TO BE DONE: Copy each line of the records below word for word, and leave out the pictures.

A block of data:

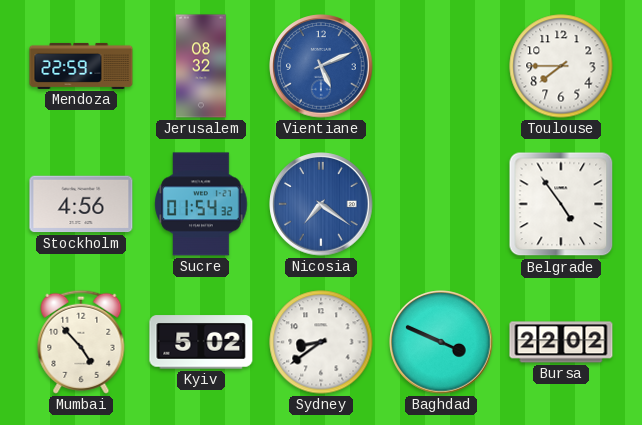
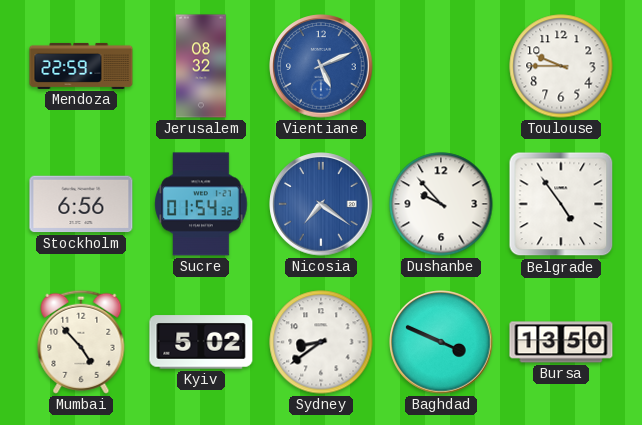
Toulouse: 7:45 -> 9:45
Stockholm: 4:56 -> 6:56
Dushanbe: none -> 9:53
Bursa: 22:02 -> 13:50
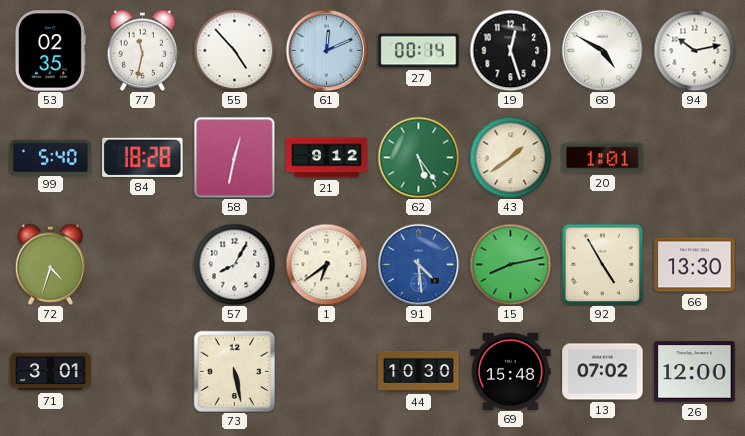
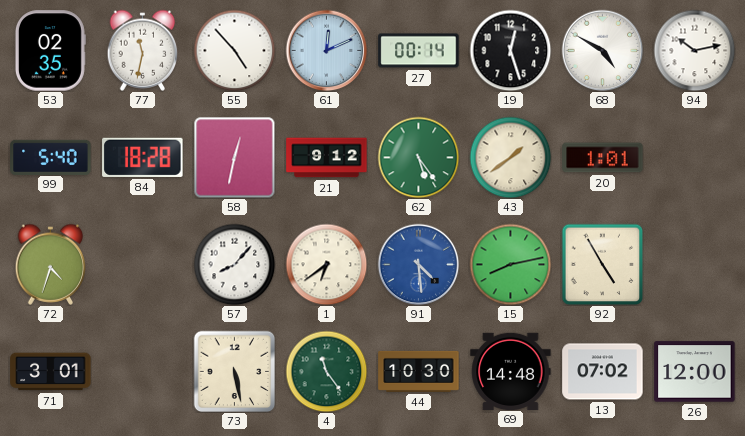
57: 8:05 -> 8:07
66: 13:30 -> none
4: none -> 11:24
69: 15:48 -> 14:48
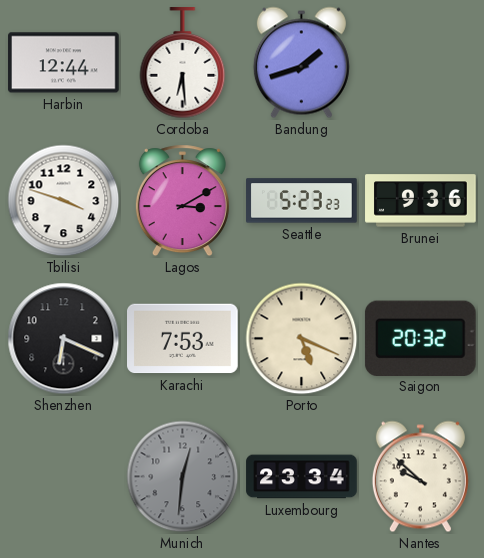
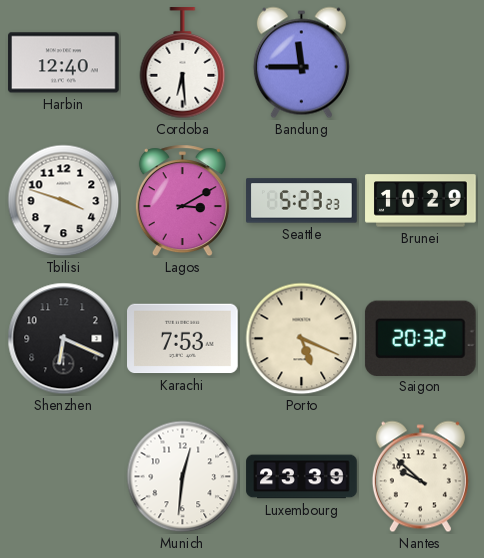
Harbin: 12:44 -> 12:40
Bandung: 1:42 -> 11:45
Brunei: 9:36 -> 10:29
Munich dial: grey -> white
Luxembourg: 23:34 -> 23:39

RESULT FOR THIS EXERCISE:
Toulouse: 7:45 -> 9:45
Stockholm: 4:56 -> 6:56
Dushanbe: none -> 9:53
Bursa: 22:02 -> 13:50
57: 8:05 -> 8:07
66: 13:30 -> none
4: none -> 11:24
69: 15:48 -> 14:48
Harbin: 12:44 -> 12:40
Bandung: 1:42 -> 11:45
Brunei: 9:36 -> 10:29
Munich dial: grey -> white
Luxembourg: 23:34 -> 23:39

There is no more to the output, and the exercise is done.